==== RECORD EXTRACTS ====
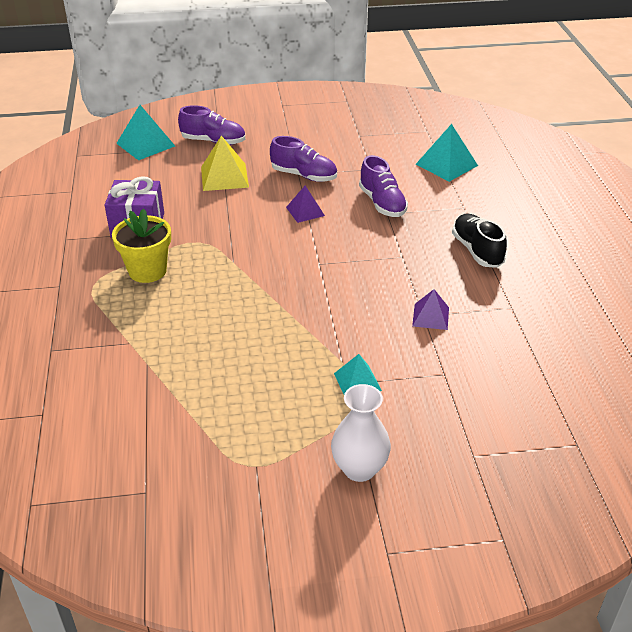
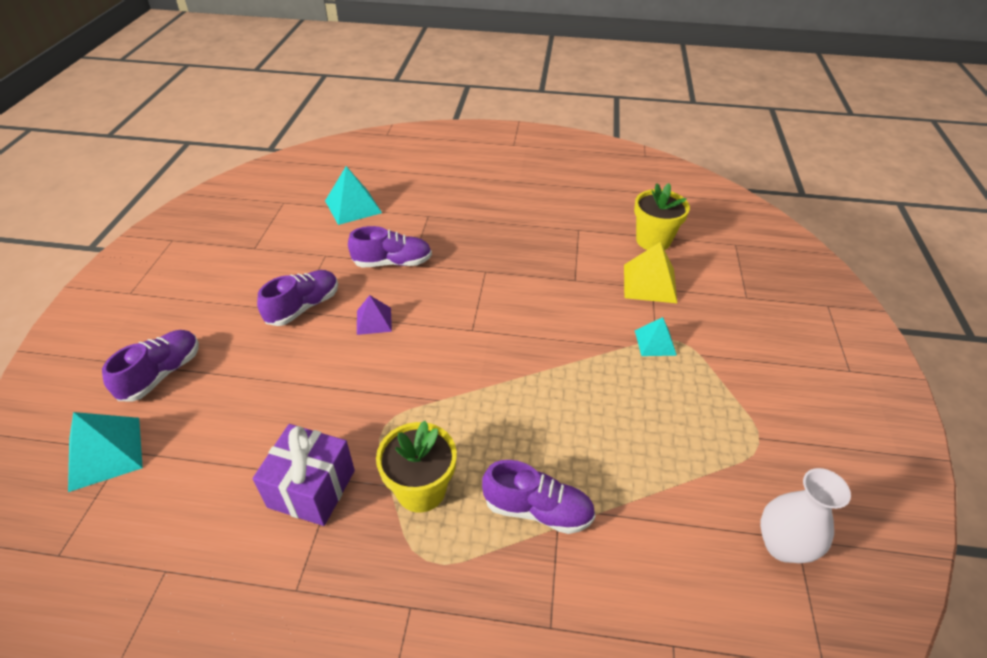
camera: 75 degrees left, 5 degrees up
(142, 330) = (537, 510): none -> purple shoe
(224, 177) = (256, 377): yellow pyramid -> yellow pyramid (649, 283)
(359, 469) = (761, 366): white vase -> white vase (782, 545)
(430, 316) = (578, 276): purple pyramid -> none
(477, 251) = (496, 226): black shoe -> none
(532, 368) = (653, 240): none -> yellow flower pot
====
WHAT YOU ARE ASKED TO DO = Return exactly the lines from the one containing "(359, 469) = (761, 366): white" to the last line of the data, and nothing more.

SOLUTION TO THIS TASK =
(359, 469) = (761, 366): white vase -> white vase (782, 545)
(430, 316) = (578, 276): purple pyramid -> none
(477, 251) = (496, 226): black shoe -> none
(532, 368) = (653, 240): none -> yellow flower pot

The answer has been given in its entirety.